The answer must repeat every record exactly, with all pictures omitted.
SOURCE DATA: Begin
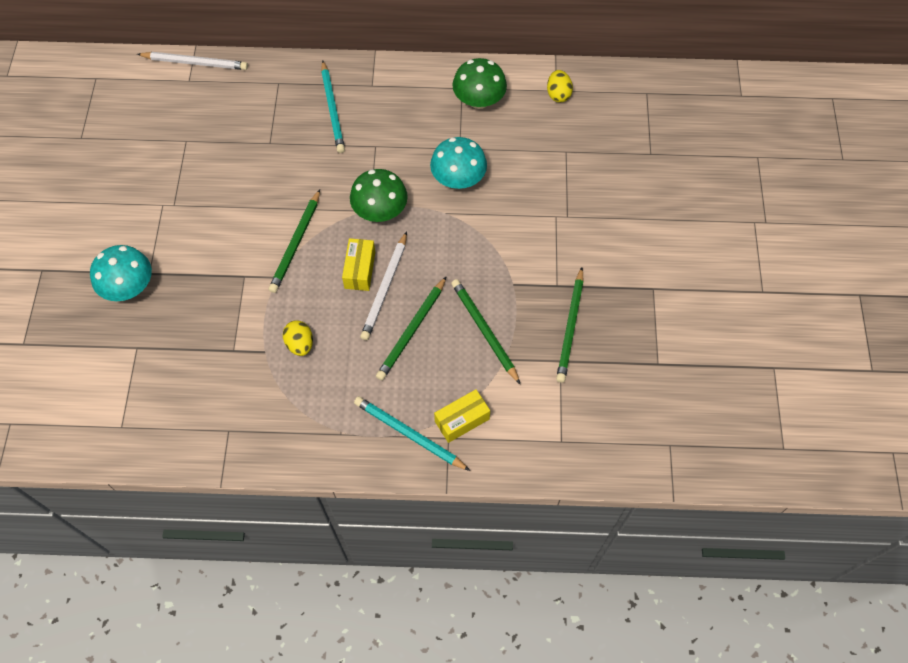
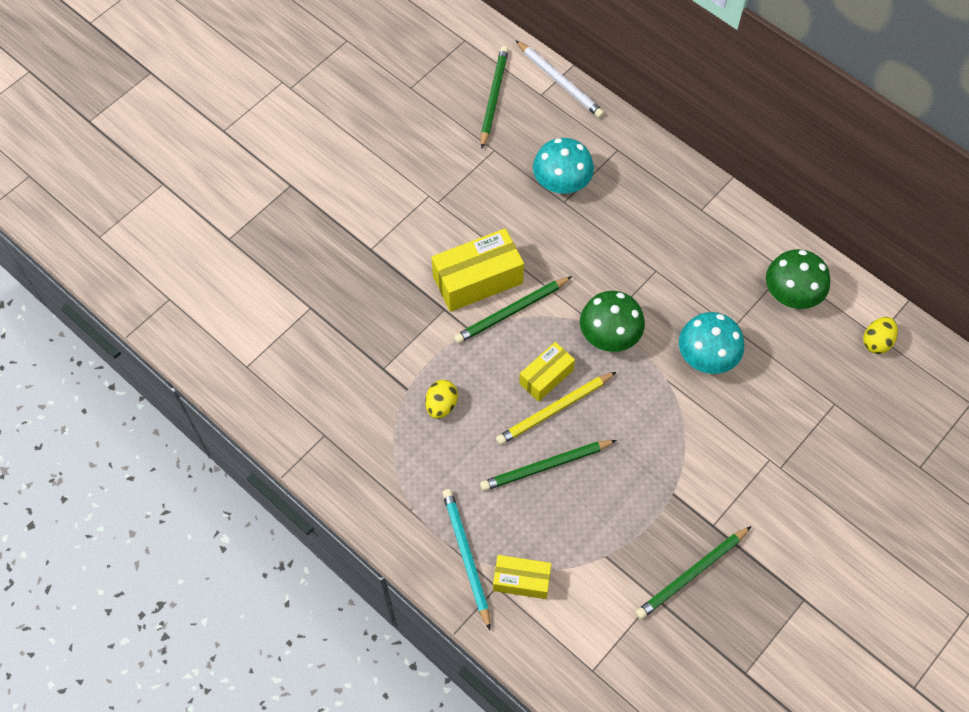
camera: 40 degrees right, 0 degrees up
turquoise mushroom [90,245,152,301] -> turquoise mushroom moved to [533,138,594,194]
turquoise pencil [321,60,345,153] -> none
white pencil [360,231,407,340] -> yellow pencil [496,372,616,445]
green pencil [451,279,521,385] -> green pencil moved to [481,46,509,148]
none -> yellow box [431,228,524,312]

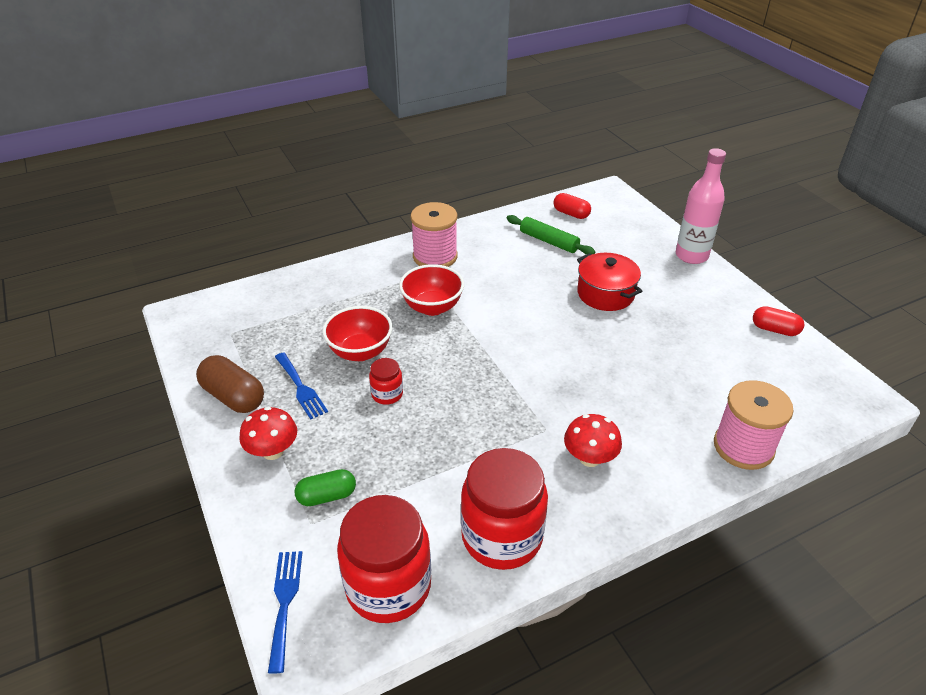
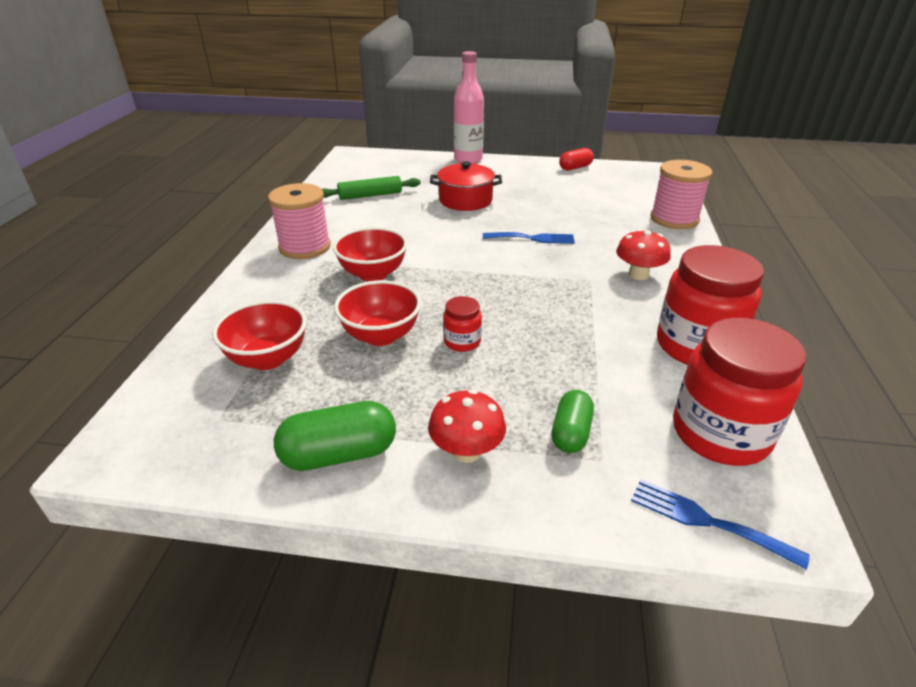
camera: 55 degrees left, 5 degrees down
brown capsule [196,355,264,413] -> green capsule [274,401,396,471]
blue fork [275,352,328,420] -> blue fork moved to [483,232,575,244]
red capsule [554,193,591,219] -> none
none -> red bowl [212,300,307,370]

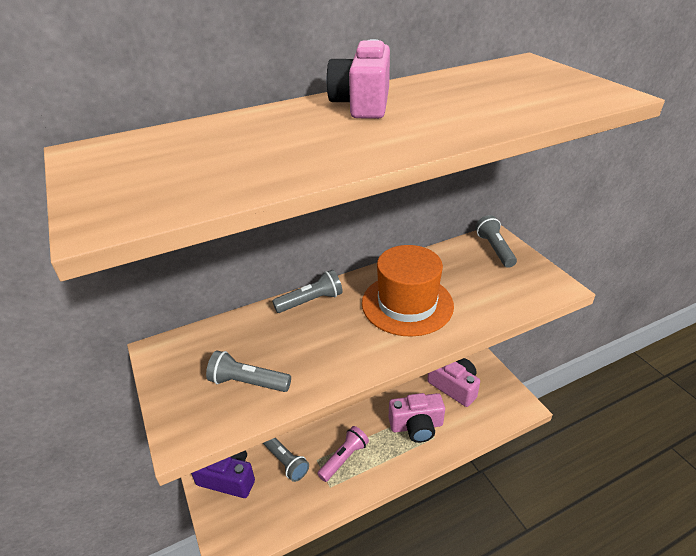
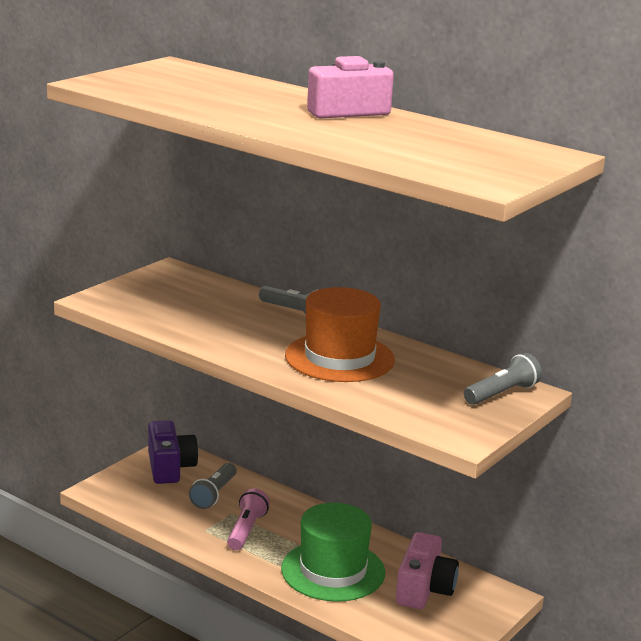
camera: 60 degrees right, 15 degrees down
grey flashlight [206,351,291,392] -> none
pink flashlight [317,426,369,482] -> pink flashlight turned 90 degrees counterclockwise [227,488,270,550]
pink camera [389,393,445,443] -> green hat [281,503,385,602]

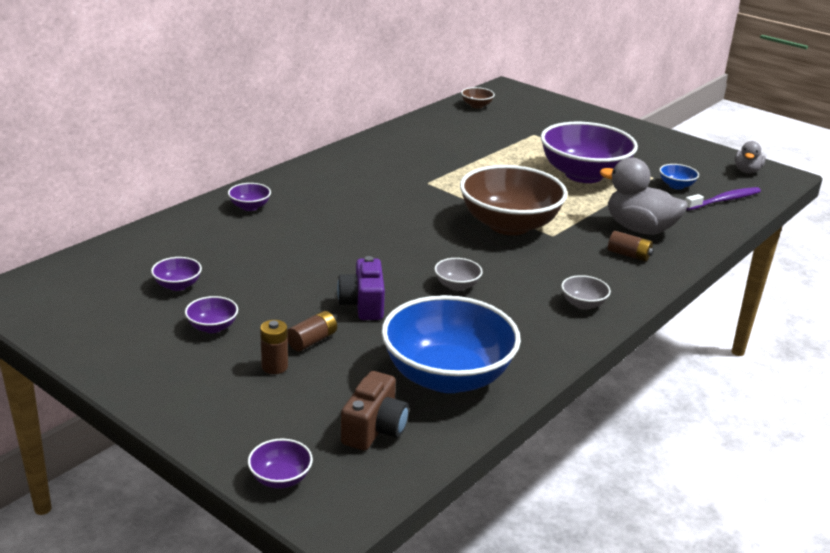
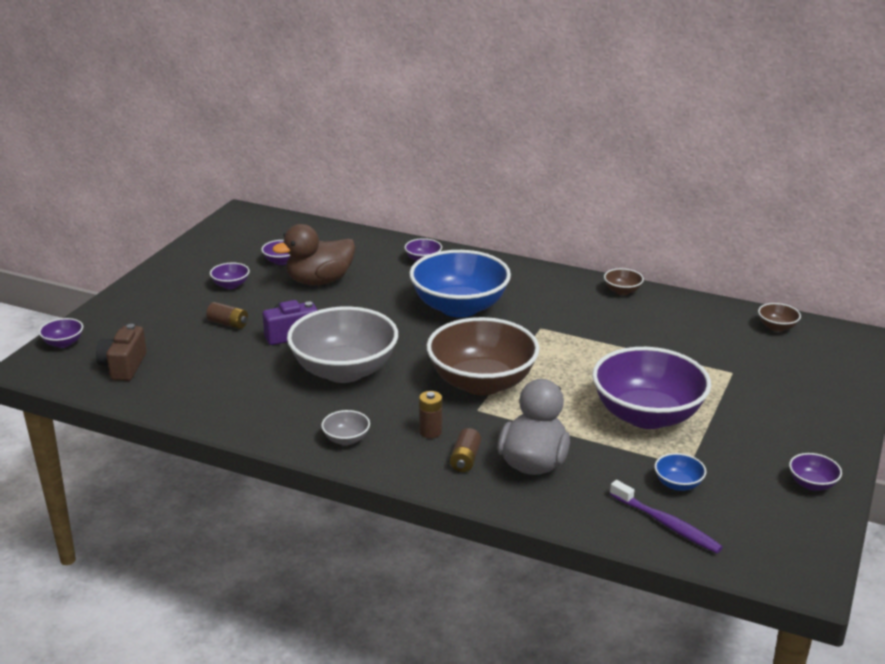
camera: 75 degrees right, 0 degrees up
brown battery [260,320,288,374] -> brown battery moved to [419,391,442,438]
brown camera [341,371,409,450] -> brown camera turned 90 degrees clockwise [96,324,147,381]
blue bowl [381,295,521,393] -> blue bowl moved to [409,250,511,318]
grey bowl [434,258,482,291] -> grey bowl [287,306,398,383], size x2.47
grey duck [734,141,766,173] -> none
none -> brown duck [272,224,355,285]
none -> brown bowl [604,268,644,295]
none -> purple bowl [789,453,842,491]

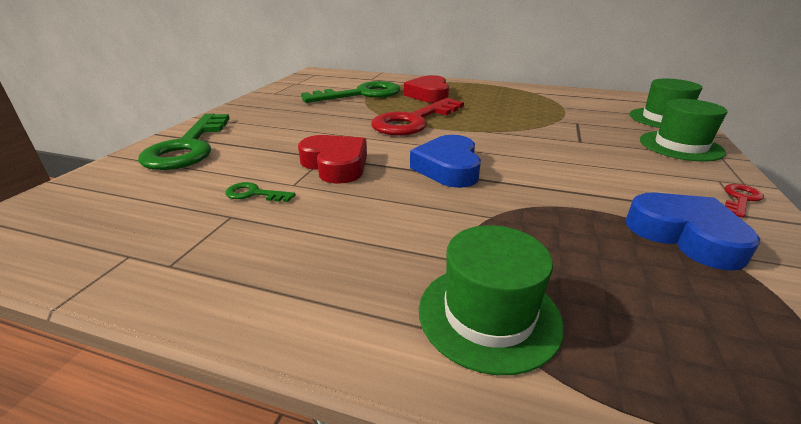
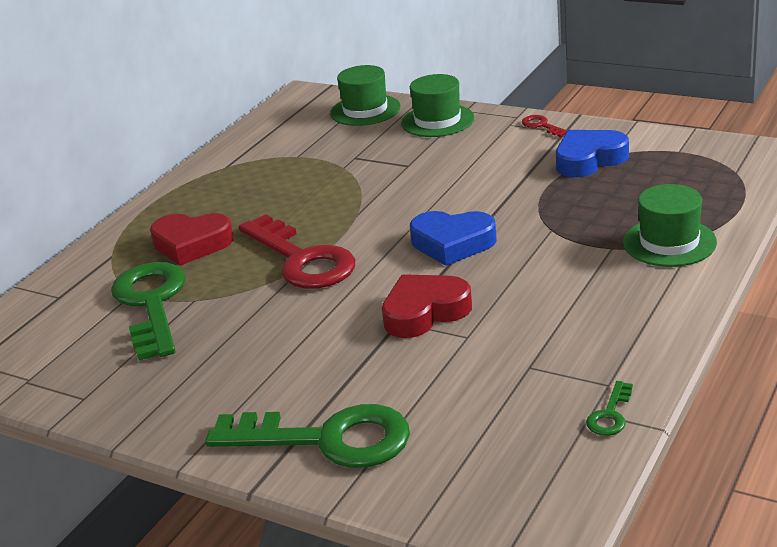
camera: 75 degrees left, 0 degrees up
green key [225,182,296,202] -> green key moved to [586,381,633,436]

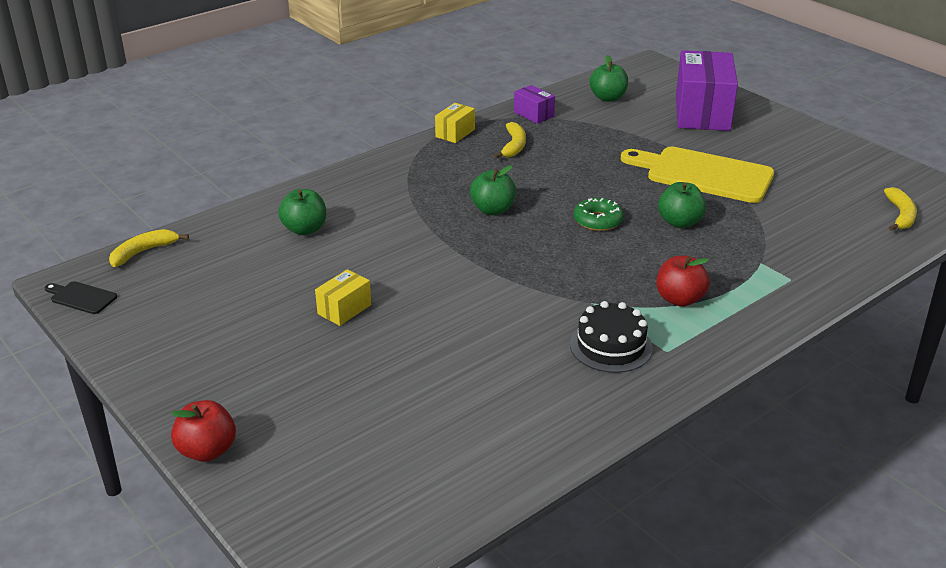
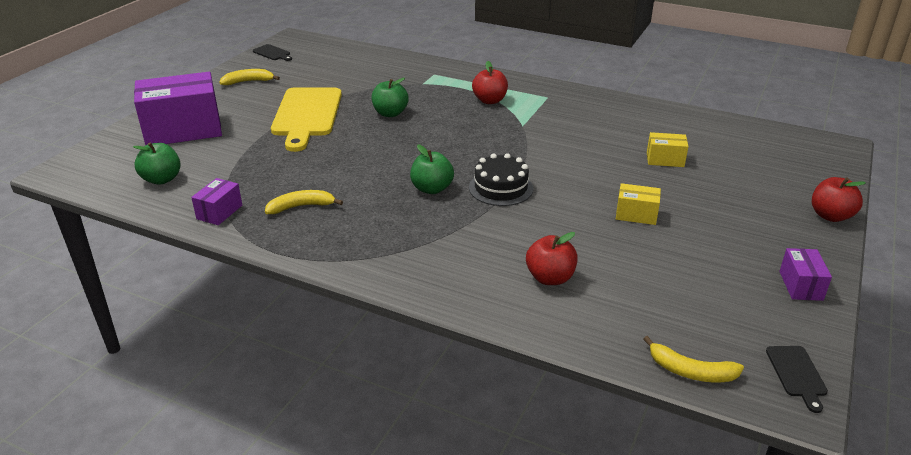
camera: 115 degrees left, 0 degrees up
green apple [278,189,326,235] -> red apple [526,232,578,285]
yellow box [435,103,475,143] -> yellow box moved to [647,132,689,167]
black cake [570,301,653,373] -> black cake moved to [469,153,533,206]
green donut [574,198,624,231] -> none
yellow banana [884,187,917,231] -> yellow banana moved to [219,69,280,85]
none -> black cutting board [253,44,292,61]
none -> purple box [779,248,832,301]

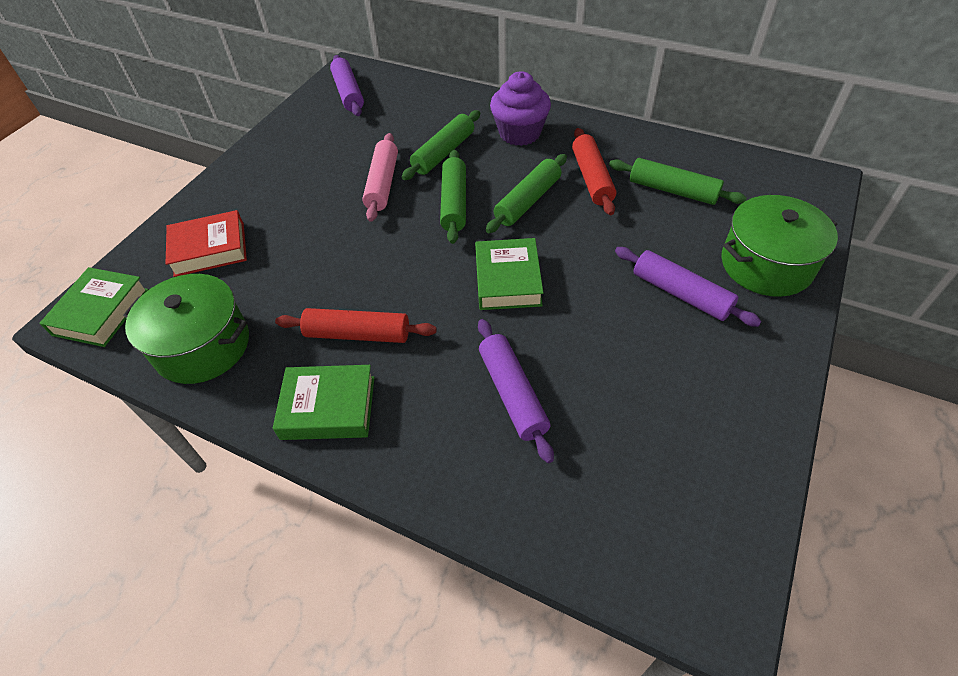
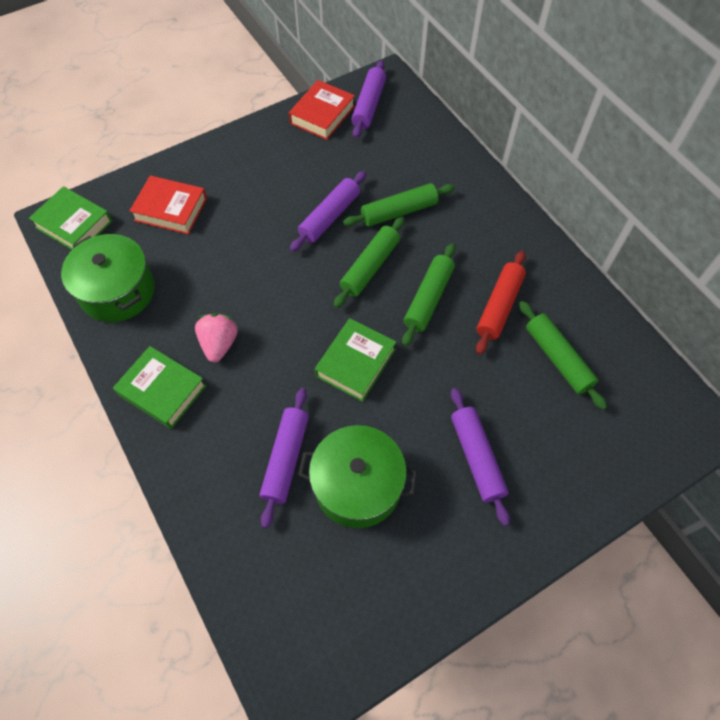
camera: 30 degrees right, 10 degrees up
green book [39,267,149,347] -> green book turned 75 degrees clockwise [29,186,112,250]
red rolling pin [275,308,437,343] -> pink strawberry [195,313,238,362]
pink rolling pin [362,133,398,222] -> purple rolling pin [290,171,367,252]
green rolling pin [486,154,567,233] -> green rolling pin turned 45 degrees counterclockwise [402,243,456,346]
purple cupcake [490,71,551,146] -> none
green pot [721,195,838,297] -> green pot moved to [298,425,417,528]
none -> red book [289,80,355,140]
SOURCE DATA: End
RESPONSE:
camera: 40 degrees right, 0 degrees up
turquoise mushroom [90,245,152,301] -> turquoise mushroom moved to [533,138,594,194]
turquoise pencil [321,60,345,153] -> none
white pencil [360,231,407,340] -> yellow pencil [496,372,616,445]
green pencil [451,279,521,385] -> green pencil moved to [481,46,509,148]
none -> yellow box [431,228,524,312]

camera: 55 degrees left, 5 degrees down
brown capsule [196,355,264,413] -> green capsule [274,401,396,471]
blue fork [275,352,328,420] -> blue fork moved to [483,232,575,244]
red capsule [554,193,591,219] -> none
none -> red bowl [212,300,307,370]

camera: 60 degrees right, 15 degrees down
grey flashlight [206,351,291,392] -> none
pink flashlight [317,426,369,482] -> pink flashlight turned 90 degrees counterclockwise [227,488,270,550]
pink camera [389,393,445,443] -> green hat [281,503,385,602]

camera: 75 degrees right, 0 degrees up
brown battery [260,320,288,374] -> brown battery moved to [419,391,442,438]
brown camera [341,371,409,450] -> brown camera turned 90 degrees clockwise [96,324,147,381]
blue bowl [381,295,521,393] -> blue bowl moved to [409,250,511,318]
grey bowl [434,258,482,291] -> grey bowl [287,306,398,383], size x2.47
grey duck [734,141,766,173] -> none
none -> brown duck [272,224,355,285]
none -> brown bowl [604,268,644,295]
none -> purple bowl [789,453,842,491]

camera: 75 degrees left, 0 degrees up
green key [225,182,296,202] -> green key moved to [586,381,633,436]

camera: 115 degrees left, 0 degrees up
green apple [278,189,326,235] -> red apple [526,232,578,285]
yellow box [435,103,475,143] -> yellow box moved to [647,132,689,167]
black cake [570,301,653,373] -> black cake moved to [469,153,533,206]
green donut [574,198,624,231] -> none
yellow banana [884,187,917,231] -> yellow banana moved to [219,69,280,85]
none -> black cutting board [253,44,292,61]
none -> purple box [779,248,832,301]

camera: 30 degrees right, 10 degrees up
green book [39,267,149,347] -> green book turned 75 degrees clockwise [29,186,112,250]
red rolling pin [275,308,437,343] -> pink strawberry [195,313,238,362]
pink rolling pin [362,133,398,222] -> purple rolling pin [290,171,367,252]
green rolling pin [486,154,567,233] -> green rolling pin turned 45 degrees counterclockwise [402,243,456,346]
purple cupcake [490,71,551,146] -> none
green pot [721,195,838,297] -> green pot moved to [298,425,417,528]
none -> red book [289,80,355,140]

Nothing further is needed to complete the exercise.